## Try it
Return only that part of the material below which starts with the line containing "(126, 392) = (304, 194): orange" and goes on through the line containing "(287, 504) = (238, 368): orange", restated exactly.

## Entries supplied
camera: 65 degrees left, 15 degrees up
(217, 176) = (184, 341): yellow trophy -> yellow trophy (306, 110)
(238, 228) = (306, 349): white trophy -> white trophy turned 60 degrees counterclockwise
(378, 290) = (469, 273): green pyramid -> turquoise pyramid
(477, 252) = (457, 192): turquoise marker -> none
...
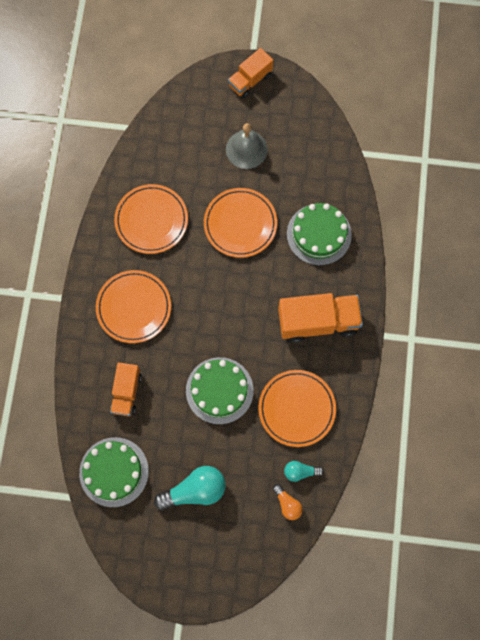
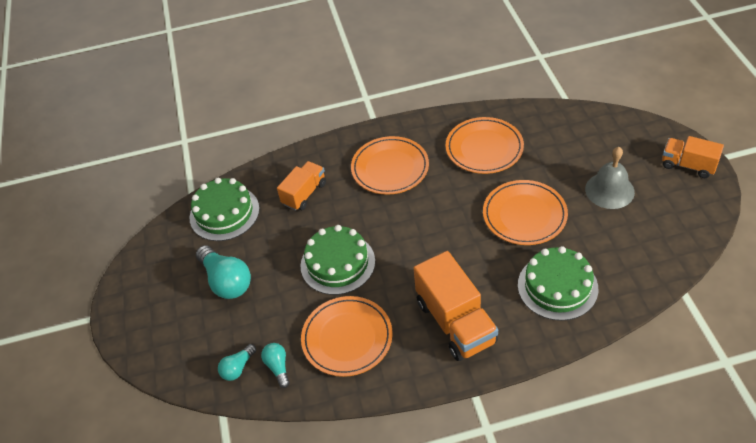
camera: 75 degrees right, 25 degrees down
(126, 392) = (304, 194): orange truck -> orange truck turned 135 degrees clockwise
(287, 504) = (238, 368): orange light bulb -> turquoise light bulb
--
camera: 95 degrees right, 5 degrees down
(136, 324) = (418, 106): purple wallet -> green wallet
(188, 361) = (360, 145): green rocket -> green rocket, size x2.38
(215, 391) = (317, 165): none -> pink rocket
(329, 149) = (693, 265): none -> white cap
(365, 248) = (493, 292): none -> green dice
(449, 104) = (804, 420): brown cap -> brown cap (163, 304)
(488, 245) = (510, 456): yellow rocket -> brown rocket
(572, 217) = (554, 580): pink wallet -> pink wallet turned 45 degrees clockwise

## Exercise answer
(126, 392) = (304, 194): orange truck -> orange truck turned 135 degrees clockwise
(287, 504) = (238, 368): orange light bulb -> turquoise light bulb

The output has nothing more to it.